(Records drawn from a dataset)
══════════════════════════════

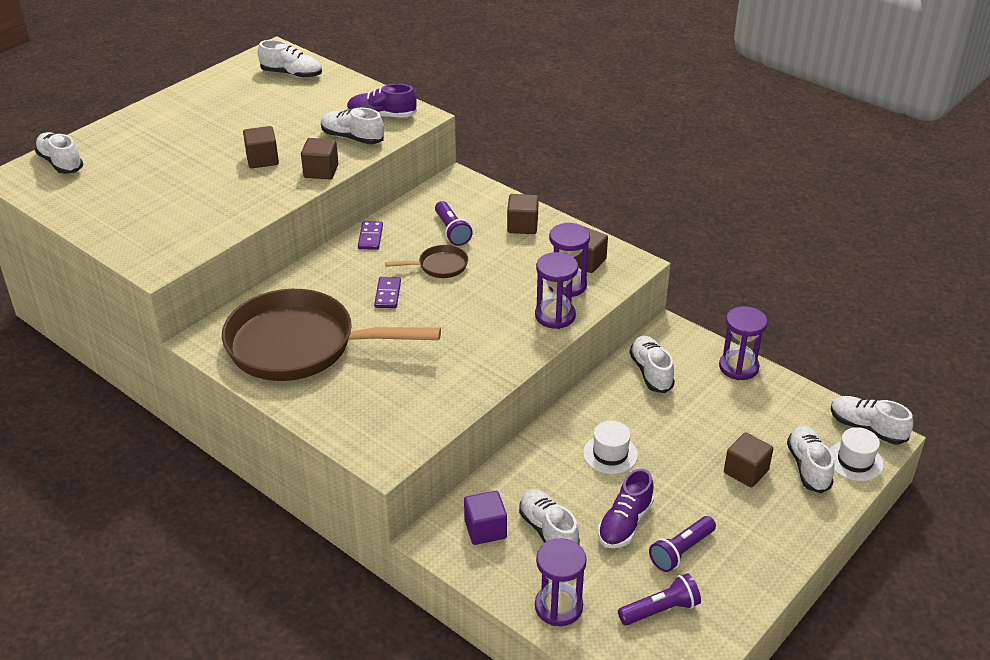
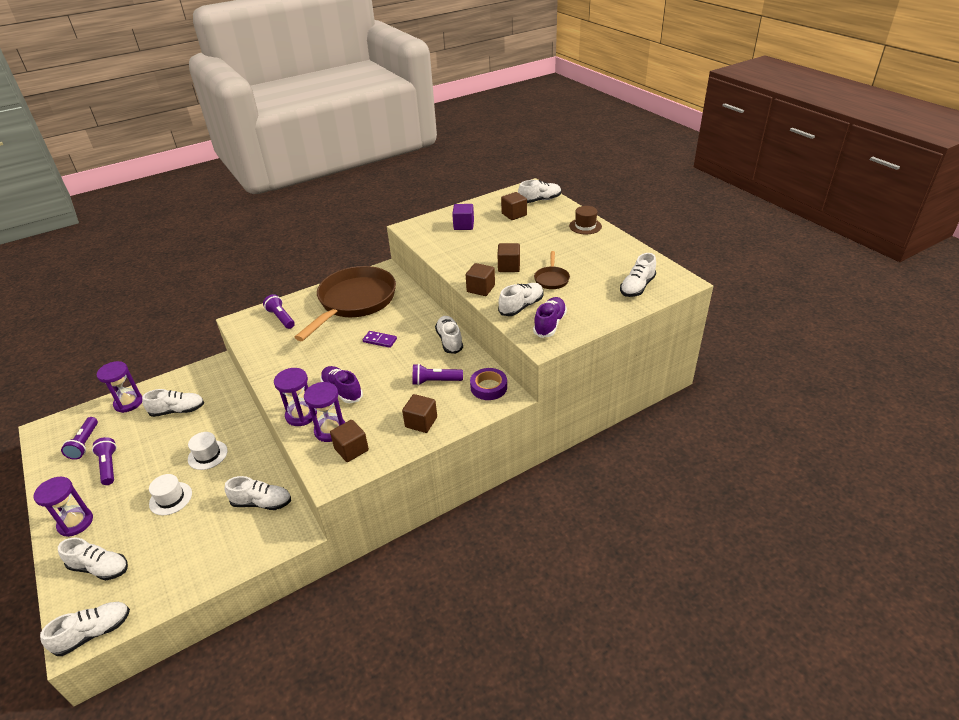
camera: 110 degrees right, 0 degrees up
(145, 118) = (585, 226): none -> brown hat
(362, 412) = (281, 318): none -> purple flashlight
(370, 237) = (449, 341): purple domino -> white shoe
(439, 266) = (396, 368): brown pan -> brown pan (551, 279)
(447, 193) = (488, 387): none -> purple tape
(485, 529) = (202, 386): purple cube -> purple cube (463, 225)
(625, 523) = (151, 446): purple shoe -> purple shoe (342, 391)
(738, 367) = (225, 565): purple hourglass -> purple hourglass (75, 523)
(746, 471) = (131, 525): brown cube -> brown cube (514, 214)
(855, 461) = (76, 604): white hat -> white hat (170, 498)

══════════════════════════════

Return every line above verbatim, pictures excluded.

camera: 110 degrees right, 0 degrees up
(145, 118) = (585, 226): none -> brown hat
(362, 412) = (281, 318): none -> purple flashlight
(370, 237) = (449, 341): purple domino -> white shoe
(439, 266) = (396, 368): brown pan -> brown pan (551, 279)
(447, 193) = (488, 387): none -> purple tape
(485, 529) = (202, 386): purple cube -> purple cube (463, 225)
(625, 523) = (151, 446): purple shoe -> purple shoe (342, 391)
(738, 367) = (225, 565): purple hourglass -> purple hourglass (75, 523)
(746, 471) = (131, 525): brown cube -> brown cube (514, 214)
(855, 461) = (76, 604): white hat -> white hat (170, 498)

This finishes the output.